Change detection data
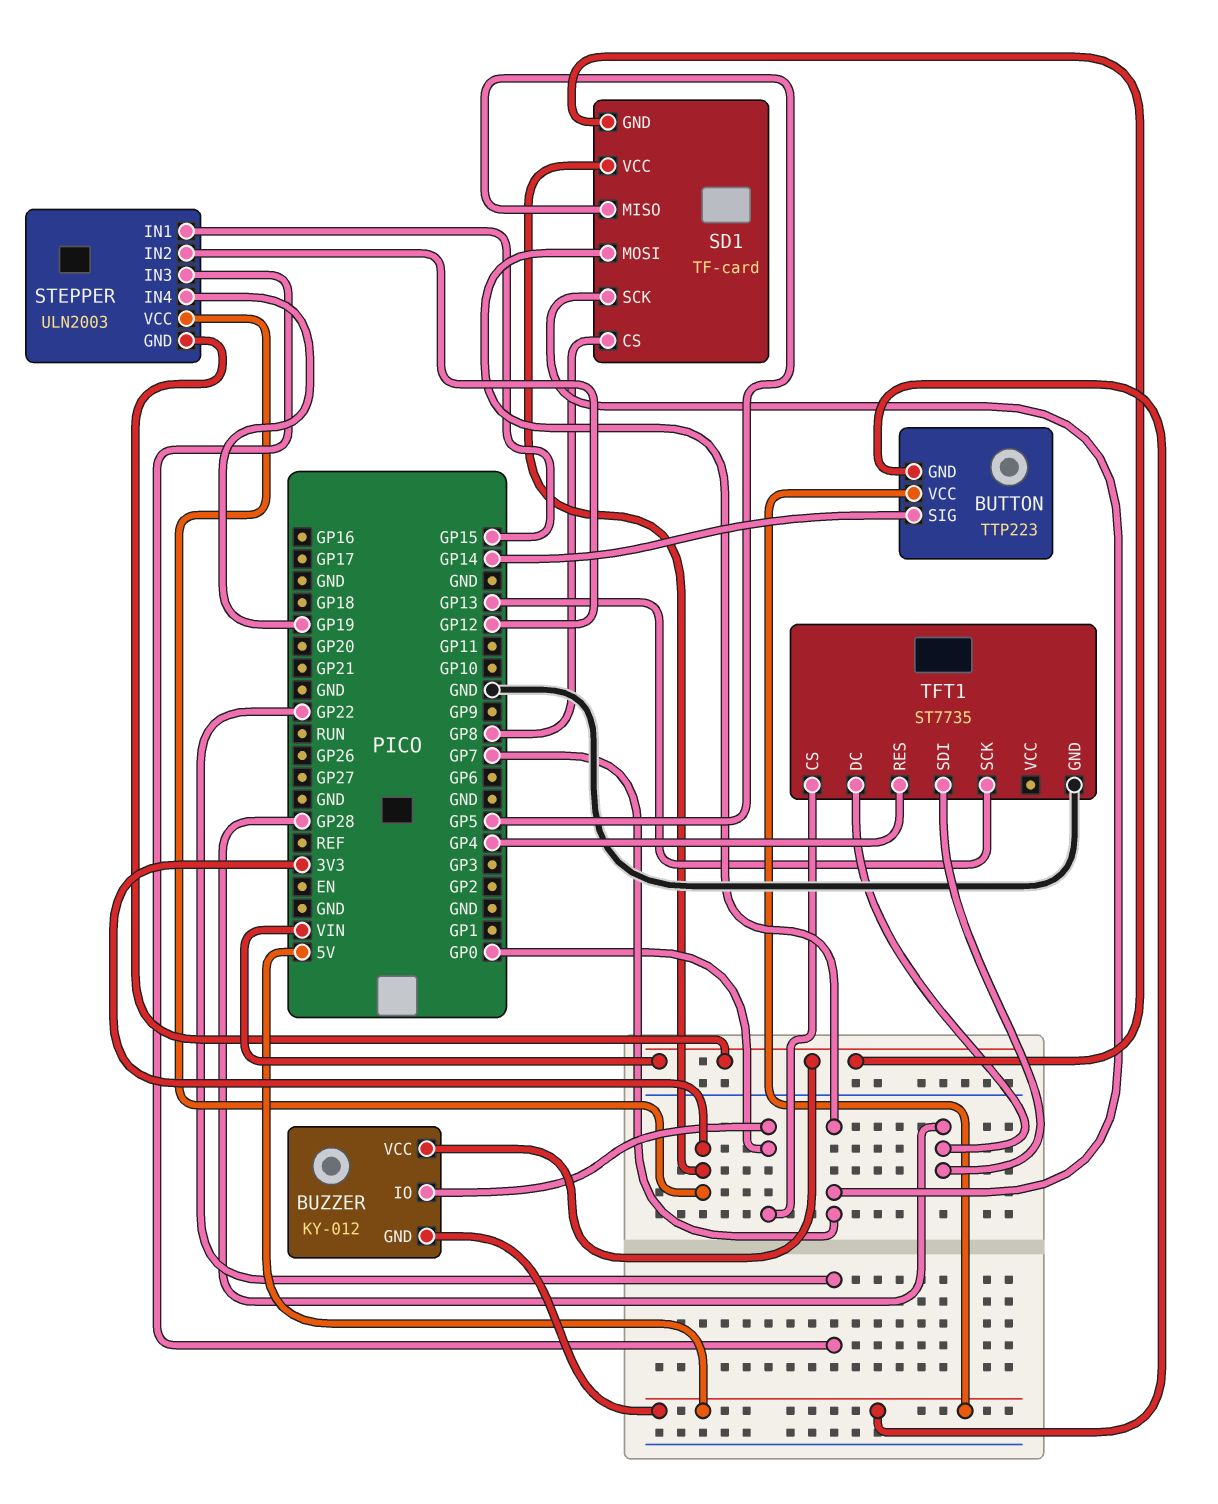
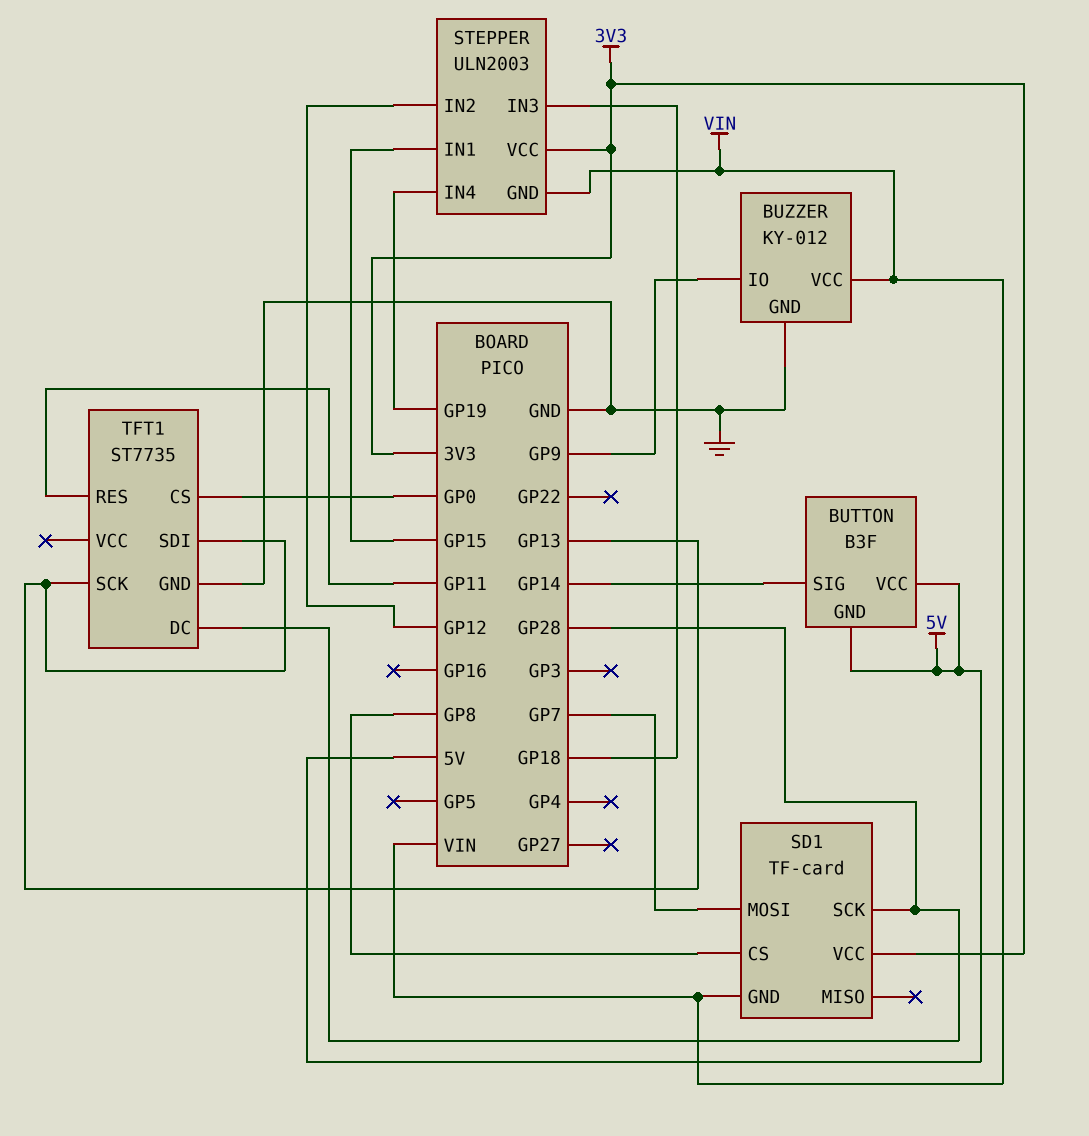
BUTTON: TTP223 -> B3F
BUZZER pin GND: 5V -> GND
BUZZER pin IO: GP0 -> GP9
SD1 pin MISO: GP5 -> none
SD1 pin SCK: GP7 -> GP28
STEPPER pin IN3: GP22 -> GP18
TFT1 pin RES: GP4 -> GP11
TFT1 pin SDI: GP28 -> GP13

● Try it
The line containing "BUZZER pin IO: GP0 -> GP9" and every line after it, through the end of the records above: output exactly those, and nothing else.

● Exercise output
BUZZER pin IO: GP0 -> GP9
SD1 pin MISO: GP5 -> none
SD1 pin SCK: GP7 -> GP28
STEPPER pin IN3: GP22 -> GP18
TFT1 pin RES: GP4 -> GP11
TFT1 pin SDI: GP28 -> GP13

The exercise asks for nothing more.